─── PROVIDED RECORDS
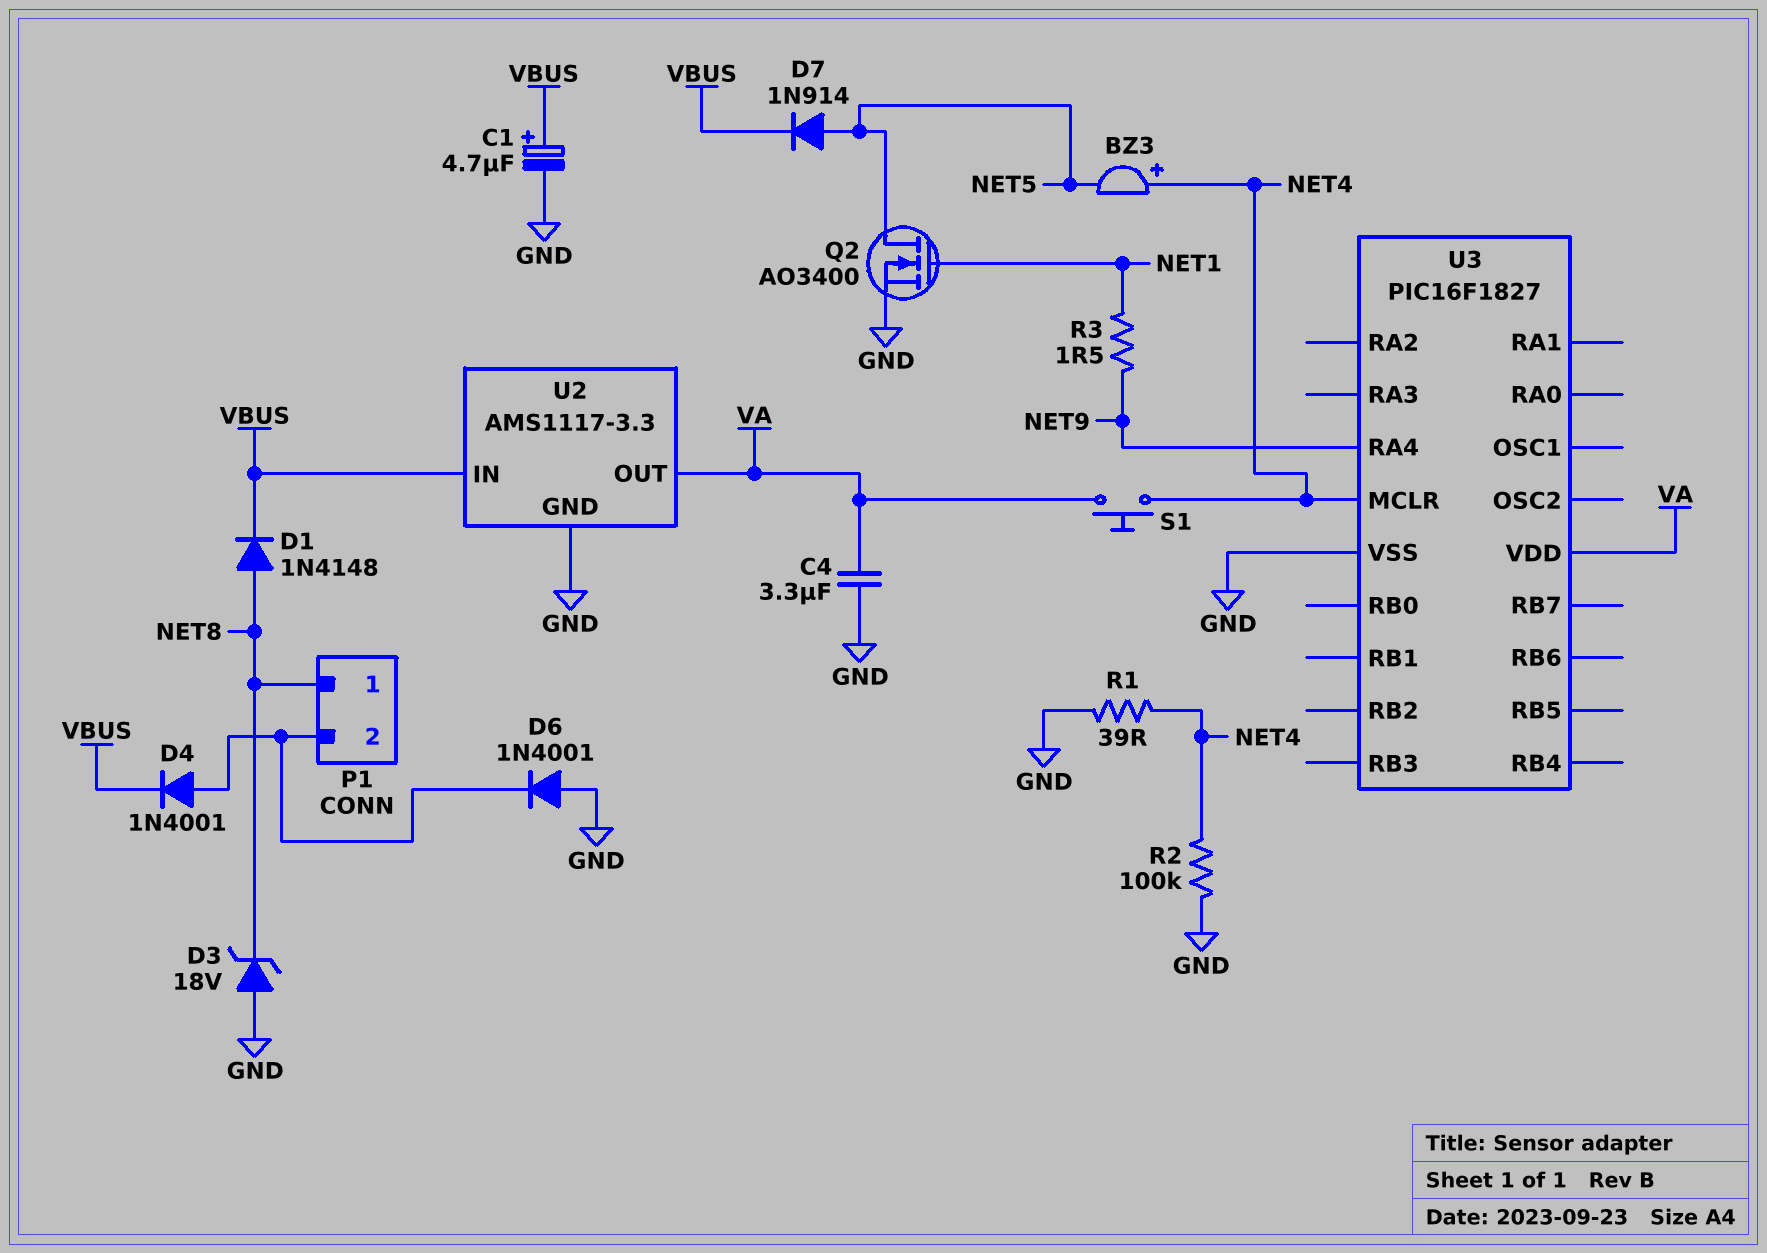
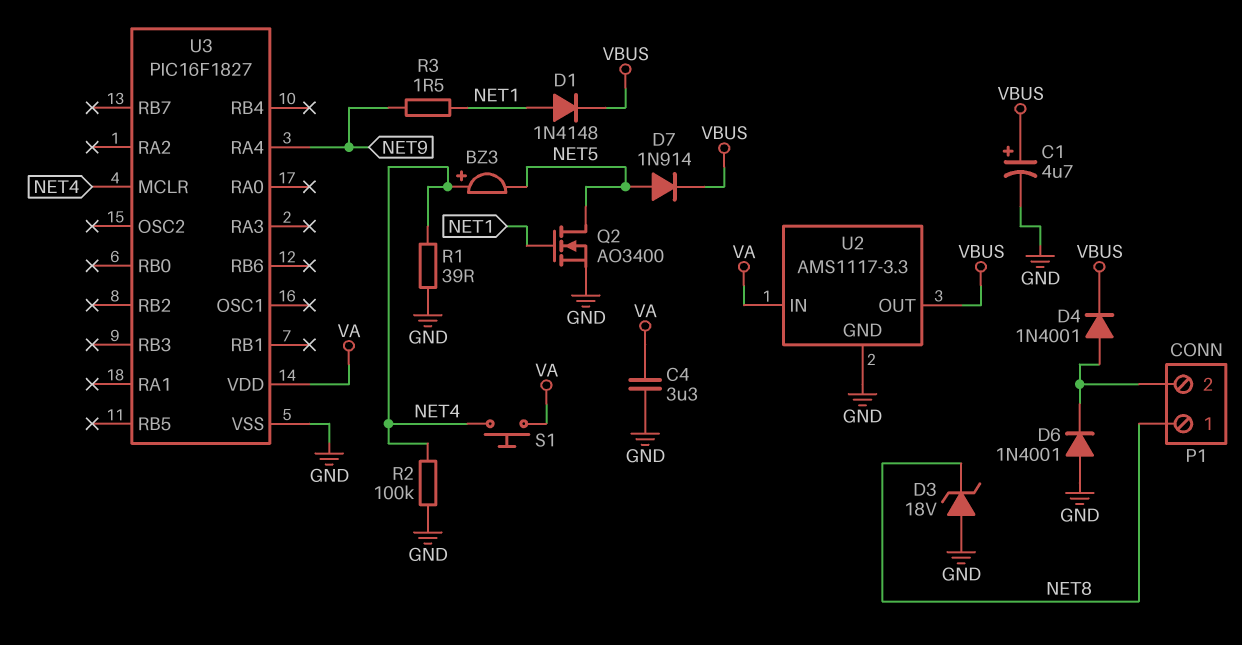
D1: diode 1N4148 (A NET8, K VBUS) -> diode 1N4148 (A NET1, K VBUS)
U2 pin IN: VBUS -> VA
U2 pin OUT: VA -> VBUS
──────
─── PROVIDED RECORDS
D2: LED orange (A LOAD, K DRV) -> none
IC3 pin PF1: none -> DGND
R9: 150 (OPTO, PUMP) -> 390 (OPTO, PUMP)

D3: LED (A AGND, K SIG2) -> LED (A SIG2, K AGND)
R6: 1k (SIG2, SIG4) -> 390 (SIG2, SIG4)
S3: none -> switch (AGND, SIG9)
──────
INSTRUCTIONS TO FOLLOW ▸ Find how many lines in the listing hold "AGND", and reply with that number only.

SOLUTION BELOW ▸ 2